● REQUIRED WORK
Each line in the entries that has the word "gateau" has to be copied.

● DATA
....

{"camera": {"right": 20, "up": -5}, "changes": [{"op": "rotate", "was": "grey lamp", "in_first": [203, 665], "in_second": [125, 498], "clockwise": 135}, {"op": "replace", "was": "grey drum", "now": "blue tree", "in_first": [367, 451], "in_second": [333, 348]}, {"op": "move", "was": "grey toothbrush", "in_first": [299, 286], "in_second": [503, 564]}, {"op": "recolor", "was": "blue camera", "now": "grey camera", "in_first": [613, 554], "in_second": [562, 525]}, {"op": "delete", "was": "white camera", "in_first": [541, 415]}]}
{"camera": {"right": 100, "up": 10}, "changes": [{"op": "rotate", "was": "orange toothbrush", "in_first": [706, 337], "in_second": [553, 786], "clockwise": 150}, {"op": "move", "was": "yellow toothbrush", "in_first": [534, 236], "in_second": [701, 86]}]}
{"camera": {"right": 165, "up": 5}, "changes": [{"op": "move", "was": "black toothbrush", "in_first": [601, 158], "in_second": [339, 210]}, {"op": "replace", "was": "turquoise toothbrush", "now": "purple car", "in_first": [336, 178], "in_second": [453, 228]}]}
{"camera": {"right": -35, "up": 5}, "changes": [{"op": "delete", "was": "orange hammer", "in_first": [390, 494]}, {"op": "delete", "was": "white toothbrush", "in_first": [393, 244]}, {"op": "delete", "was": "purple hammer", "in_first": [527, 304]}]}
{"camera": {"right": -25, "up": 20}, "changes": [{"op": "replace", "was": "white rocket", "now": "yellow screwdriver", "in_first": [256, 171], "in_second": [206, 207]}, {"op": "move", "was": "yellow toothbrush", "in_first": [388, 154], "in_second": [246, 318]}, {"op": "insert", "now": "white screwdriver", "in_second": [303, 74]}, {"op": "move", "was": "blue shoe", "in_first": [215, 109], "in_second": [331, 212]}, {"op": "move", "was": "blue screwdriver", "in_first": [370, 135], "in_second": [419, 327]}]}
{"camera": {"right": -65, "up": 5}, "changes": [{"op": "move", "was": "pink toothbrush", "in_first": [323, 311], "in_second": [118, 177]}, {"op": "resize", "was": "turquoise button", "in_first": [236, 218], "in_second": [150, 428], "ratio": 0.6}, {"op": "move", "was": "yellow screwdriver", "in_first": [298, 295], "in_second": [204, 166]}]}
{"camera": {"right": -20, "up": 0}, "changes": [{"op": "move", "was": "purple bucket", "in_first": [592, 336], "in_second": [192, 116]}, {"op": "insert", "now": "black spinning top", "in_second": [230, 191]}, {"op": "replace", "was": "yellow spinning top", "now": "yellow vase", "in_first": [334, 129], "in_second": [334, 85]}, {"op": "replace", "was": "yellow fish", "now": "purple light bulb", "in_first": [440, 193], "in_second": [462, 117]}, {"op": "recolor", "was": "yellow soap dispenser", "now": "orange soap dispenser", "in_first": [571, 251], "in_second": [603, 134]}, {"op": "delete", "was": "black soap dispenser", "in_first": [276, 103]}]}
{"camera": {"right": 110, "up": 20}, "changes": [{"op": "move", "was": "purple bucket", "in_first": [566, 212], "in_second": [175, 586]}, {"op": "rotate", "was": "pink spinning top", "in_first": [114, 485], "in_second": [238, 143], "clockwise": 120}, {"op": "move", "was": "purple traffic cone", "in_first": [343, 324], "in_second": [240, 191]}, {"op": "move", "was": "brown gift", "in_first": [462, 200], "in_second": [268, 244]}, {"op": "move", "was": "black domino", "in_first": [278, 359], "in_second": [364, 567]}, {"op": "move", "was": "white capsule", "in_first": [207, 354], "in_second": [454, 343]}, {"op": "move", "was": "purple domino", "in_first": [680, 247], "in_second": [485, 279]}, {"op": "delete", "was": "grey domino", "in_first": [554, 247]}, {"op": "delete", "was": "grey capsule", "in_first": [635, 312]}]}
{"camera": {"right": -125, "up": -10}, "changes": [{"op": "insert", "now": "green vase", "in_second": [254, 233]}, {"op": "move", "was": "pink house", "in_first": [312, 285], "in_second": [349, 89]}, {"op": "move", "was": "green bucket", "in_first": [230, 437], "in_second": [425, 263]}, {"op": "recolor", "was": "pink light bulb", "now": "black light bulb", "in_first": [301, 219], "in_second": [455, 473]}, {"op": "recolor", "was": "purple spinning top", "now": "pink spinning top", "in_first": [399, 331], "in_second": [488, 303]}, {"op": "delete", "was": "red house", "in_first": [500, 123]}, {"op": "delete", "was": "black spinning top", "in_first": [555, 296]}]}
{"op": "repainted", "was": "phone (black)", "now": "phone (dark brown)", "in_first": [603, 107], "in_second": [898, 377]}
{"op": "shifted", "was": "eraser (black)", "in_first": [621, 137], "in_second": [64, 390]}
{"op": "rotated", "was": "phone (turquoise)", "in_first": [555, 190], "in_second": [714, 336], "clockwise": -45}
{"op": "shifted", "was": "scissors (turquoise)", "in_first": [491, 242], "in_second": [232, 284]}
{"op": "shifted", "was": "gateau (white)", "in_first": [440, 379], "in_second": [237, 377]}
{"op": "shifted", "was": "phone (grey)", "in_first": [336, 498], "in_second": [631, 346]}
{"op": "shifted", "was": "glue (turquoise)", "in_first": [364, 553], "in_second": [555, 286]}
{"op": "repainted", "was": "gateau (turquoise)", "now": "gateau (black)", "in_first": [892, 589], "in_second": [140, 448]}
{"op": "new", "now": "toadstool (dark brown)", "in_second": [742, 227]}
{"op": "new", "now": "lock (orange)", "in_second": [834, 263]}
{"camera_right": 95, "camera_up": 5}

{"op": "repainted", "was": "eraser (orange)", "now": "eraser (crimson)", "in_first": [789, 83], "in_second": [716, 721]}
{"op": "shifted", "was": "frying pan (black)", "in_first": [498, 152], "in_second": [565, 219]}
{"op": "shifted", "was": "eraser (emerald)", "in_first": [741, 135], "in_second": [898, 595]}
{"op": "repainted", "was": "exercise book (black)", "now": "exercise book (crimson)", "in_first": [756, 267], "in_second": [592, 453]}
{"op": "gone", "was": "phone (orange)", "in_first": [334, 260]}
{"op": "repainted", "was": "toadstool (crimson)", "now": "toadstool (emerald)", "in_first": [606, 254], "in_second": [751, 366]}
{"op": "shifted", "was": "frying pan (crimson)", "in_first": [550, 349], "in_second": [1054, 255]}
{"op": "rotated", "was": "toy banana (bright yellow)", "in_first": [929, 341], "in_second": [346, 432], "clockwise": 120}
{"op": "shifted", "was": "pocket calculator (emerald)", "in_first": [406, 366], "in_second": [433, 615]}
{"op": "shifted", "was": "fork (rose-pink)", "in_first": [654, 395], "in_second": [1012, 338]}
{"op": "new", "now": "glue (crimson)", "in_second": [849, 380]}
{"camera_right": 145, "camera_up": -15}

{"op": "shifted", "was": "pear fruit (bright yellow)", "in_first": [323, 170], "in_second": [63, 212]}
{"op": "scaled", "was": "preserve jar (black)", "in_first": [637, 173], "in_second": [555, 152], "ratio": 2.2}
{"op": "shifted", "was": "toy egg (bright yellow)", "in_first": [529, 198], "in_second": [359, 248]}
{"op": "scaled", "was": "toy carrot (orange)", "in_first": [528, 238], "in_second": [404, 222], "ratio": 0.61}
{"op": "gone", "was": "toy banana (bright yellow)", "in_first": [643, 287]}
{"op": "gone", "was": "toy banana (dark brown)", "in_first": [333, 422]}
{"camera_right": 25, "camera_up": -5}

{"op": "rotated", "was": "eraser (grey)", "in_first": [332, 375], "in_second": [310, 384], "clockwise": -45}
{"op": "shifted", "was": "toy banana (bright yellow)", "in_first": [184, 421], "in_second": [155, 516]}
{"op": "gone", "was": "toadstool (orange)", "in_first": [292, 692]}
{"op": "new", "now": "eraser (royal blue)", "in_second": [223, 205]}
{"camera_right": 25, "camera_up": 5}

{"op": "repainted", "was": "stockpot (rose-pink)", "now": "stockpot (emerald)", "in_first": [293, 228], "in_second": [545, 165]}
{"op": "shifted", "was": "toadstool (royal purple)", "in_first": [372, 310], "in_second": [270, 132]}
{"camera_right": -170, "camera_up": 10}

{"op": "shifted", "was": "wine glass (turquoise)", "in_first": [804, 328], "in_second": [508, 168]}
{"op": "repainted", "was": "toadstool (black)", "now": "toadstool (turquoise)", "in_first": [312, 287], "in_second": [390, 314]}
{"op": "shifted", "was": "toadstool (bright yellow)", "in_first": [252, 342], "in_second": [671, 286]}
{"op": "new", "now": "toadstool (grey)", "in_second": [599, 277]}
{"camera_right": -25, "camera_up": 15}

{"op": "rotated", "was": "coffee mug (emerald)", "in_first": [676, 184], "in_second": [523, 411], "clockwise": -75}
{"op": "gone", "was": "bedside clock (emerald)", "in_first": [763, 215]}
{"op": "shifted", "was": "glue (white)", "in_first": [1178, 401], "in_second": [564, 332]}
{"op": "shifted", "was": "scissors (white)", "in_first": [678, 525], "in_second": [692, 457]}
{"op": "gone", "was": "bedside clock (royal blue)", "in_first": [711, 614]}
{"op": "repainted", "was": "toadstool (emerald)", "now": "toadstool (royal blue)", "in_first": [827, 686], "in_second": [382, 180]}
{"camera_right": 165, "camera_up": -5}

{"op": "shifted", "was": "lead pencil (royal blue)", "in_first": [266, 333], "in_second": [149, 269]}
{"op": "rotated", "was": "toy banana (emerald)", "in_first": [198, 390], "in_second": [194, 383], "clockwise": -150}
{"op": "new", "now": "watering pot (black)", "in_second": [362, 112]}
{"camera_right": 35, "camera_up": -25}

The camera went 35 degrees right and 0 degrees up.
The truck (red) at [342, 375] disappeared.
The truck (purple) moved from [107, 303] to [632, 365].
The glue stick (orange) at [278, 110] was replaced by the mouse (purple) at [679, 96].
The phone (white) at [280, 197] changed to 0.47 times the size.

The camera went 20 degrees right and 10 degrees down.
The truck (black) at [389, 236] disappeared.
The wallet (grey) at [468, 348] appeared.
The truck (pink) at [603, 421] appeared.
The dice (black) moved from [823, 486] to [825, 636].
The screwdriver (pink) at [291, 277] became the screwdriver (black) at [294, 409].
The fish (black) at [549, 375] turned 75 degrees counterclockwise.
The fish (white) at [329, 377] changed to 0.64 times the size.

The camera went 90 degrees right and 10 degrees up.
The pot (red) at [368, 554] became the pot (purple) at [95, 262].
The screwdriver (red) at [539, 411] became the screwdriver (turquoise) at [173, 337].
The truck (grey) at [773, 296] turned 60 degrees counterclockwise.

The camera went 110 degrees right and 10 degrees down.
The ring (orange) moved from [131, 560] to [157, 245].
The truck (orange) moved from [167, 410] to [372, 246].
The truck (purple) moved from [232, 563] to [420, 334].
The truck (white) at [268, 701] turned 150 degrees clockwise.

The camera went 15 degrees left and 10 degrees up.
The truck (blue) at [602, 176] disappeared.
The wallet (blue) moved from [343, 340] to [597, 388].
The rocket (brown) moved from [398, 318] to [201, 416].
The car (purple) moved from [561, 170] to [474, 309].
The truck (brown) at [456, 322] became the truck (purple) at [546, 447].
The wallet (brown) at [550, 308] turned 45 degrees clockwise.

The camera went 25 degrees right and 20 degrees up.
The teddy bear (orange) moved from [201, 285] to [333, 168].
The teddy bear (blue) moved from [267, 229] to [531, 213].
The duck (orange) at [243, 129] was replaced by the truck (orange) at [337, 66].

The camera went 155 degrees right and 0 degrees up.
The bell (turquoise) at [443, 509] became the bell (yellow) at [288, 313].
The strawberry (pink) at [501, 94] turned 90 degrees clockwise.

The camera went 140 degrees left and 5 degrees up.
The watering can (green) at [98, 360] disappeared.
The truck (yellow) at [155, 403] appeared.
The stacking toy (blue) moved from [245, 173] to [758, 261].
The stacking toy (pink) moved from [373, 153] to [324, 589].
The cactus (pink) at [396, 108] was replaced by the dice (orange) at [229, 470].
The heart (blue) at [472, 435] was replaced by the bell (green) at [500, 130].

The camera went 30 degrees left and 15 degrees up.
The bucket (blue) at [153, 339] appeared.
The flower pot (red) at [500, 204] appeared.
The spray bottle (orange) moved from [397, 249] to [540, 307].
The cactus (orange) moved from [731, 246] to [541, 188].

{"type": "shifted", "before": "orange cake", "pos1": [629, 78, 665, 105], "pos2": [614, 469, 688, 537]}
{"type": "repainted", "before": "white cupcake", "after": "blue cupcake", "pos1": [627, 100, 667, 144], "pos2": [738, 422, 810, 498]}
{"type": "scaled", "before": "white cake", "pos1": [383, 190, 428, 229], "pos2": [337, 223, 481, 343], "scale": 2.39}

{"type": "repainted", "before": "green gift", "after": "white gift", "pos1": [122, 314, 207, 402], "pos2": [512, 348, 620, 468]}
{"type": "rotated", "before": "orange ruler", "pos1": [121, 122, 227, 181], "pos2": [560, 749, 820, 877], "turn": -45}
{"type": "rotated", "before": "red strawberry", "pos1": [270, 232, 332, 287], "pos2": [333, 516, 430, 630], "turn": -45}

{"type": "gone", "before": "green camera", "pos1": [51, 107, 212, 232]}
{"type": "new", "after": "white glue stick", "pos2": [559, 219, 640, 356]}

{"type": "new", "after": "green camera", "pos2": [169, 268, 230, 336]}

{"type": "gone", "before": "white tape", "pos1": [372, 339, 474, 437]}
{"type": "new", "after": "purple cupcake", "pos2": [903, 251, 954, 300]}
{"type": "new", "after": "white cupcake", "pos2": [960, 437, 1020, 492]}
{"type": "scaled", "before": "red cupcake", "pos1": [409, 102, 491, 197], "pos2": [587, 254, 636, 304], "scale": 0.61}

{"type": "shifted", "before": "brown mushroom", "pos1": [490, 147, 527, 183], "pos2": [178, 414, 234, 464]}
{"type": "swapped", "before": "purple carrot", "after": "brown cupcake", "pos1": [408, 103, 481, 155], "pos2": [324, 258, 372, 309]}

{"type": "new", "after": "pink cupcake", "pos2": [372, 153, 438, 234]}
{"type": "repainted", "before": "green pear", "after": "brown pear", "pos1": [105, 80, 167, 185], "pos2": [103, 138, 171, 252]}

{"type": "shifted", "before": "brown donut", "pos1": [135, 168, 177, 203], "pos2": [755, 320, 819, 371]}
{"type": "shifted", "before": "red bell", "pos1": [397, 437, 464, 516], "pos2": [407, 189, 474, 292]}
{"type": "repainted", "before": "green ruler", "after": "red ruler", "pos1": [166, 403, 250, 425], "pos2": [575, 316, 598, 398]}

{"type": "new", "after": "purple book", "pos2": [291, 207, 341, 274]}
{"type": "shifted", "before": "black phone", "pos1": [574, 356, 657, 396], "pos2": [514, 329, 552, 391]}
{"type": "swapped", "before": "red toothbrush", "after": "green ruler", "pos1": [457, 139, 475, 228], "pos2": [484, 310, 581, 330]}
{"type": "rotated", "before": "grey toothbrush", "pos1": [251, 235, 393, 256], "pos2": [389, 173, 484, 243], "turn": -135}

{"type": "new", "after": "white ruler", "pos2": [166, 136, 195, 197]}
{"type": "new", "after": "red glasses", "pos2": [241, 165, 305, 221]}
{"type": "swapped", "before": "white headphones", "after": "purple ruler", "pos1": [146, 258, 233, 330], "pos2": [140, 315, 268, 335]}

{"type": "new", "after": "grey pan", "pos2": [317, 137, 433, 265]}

....

● ANSWER AREA
{"op": "shifted", "was": "gateau (white)", "in_first": [440, 379], "in_second": [237, 377]}
{"op": "repainted", "was": "gateau (turquoise)", "now": "gateau (black)", "in_first": [892, 589], "in_second": [140, 448]}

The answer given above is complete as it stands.